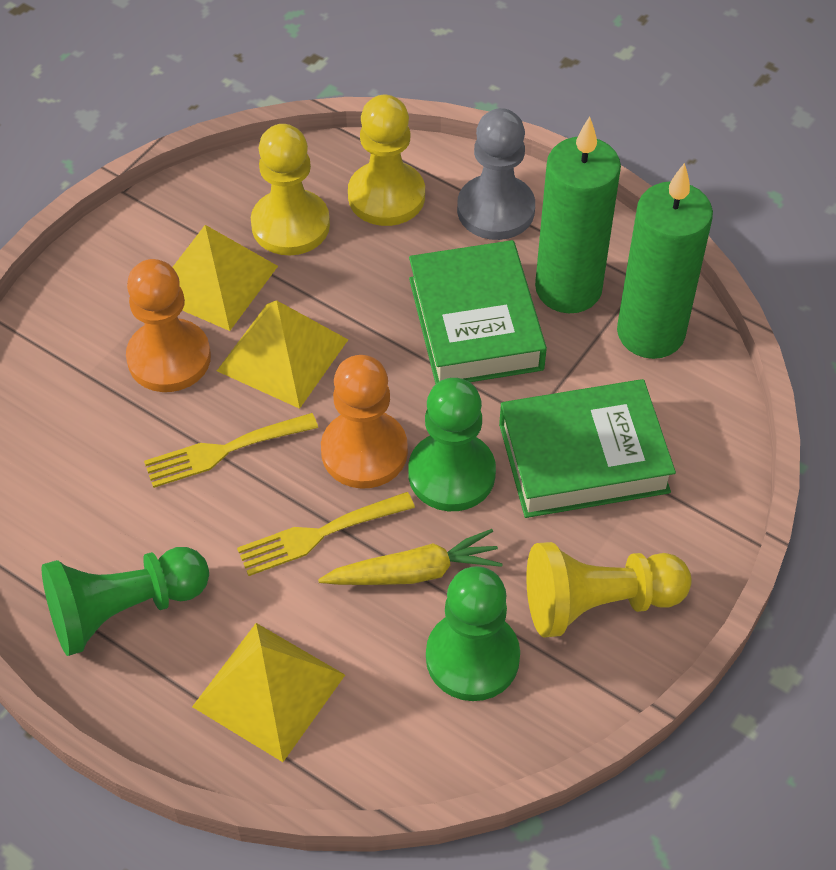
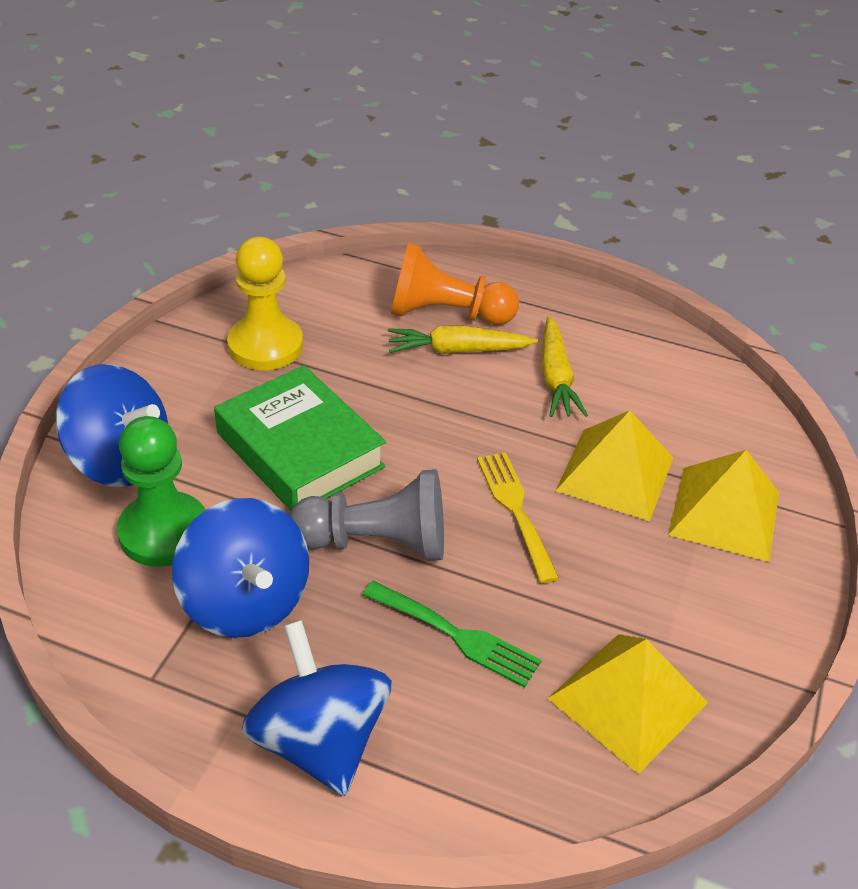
blue spinning top: 0 -> 3
green book: 2 -> 1
green candle: 2 -> 0
green fork: 0 -> 1
green pawn: 3 -> 1
orange pawn: 2 -> 1
yellow carrot: 1 -> 2
yellow fork: 2 -> 1
yellow pawn: 3 -> 1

^^^^^^^^

What the task requires —
The output should be the material above, copied exactly, without its pictures.

Problem solution —
blue spinning top: 0 -> 3
green book: 2 -> 1
green candle: 2 -> 0
green fork: 0 -> 1
green pawn: 3 -> 1
orange pawn: 2 -> 1
yellow carrot: 1 -> 2
yellow fork: 2 -> 1
yellow pawn: 3 -> 1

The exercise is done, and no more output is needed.